(DATASET)
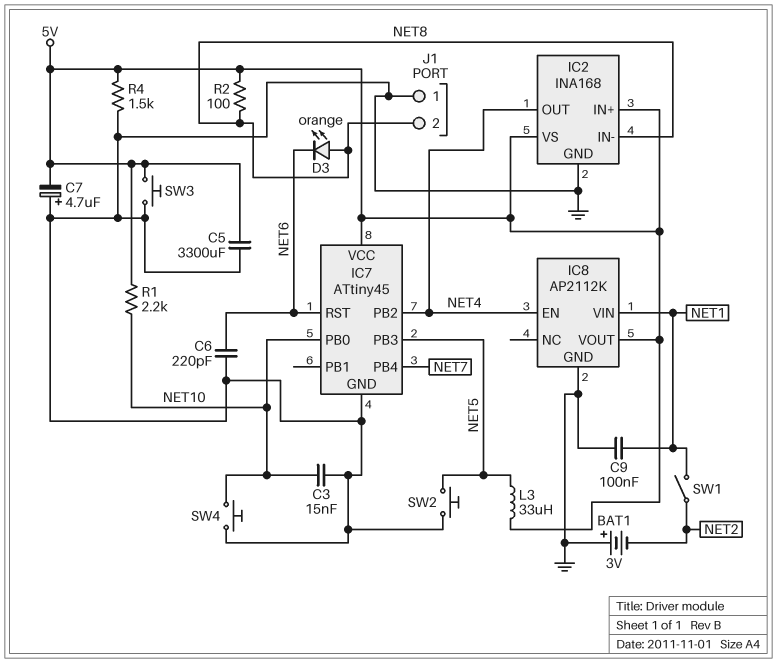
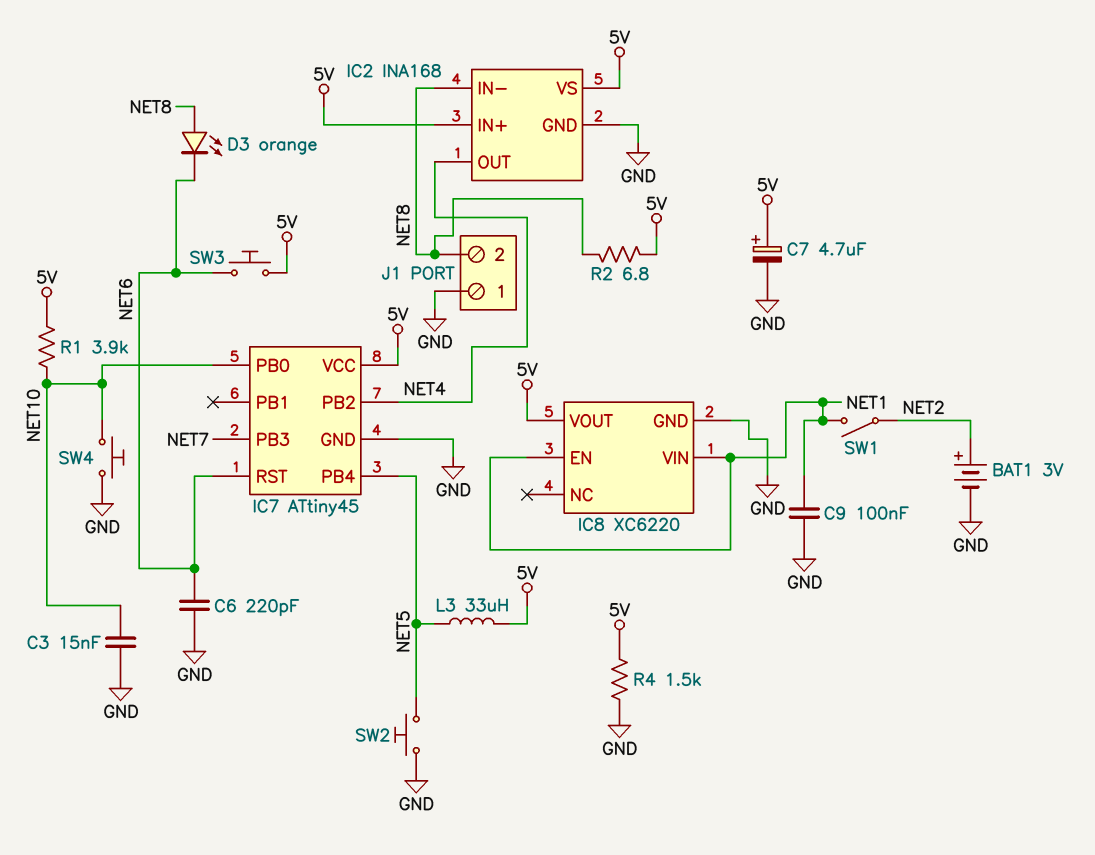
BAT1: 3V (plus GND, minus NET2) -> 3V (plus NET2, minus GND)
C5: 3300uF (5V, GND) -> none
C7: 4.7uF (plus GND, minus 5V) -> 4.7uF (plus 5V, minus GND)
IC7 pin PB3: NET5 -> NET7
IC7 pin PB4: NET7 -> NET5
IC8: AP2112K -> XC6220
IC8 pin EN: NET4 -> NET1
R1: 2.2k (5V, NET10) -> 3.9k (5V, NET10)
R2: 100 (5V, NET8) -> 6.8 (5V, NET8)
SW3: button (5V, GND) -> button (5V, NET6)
(End DATASET)
(DATASET)
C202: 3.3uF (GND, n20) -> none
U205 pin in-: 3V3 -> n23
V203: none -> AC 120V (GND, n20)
(End DATASET)
*TASK TO CARRY OUT*: Your answer should be the lines above from the one containing "C202: 3.3uF (GND, n20) -> none" through the one containing "V203: none -> AC 120V (GND, n20)", copied exactly and with both ends kept.

*TASK SOLUTION*:
C202: 3.3uF (GND, n20) -> none
U205 pin in-: 3V3 -> n23
V203: none -> AC 120V (GND, n20)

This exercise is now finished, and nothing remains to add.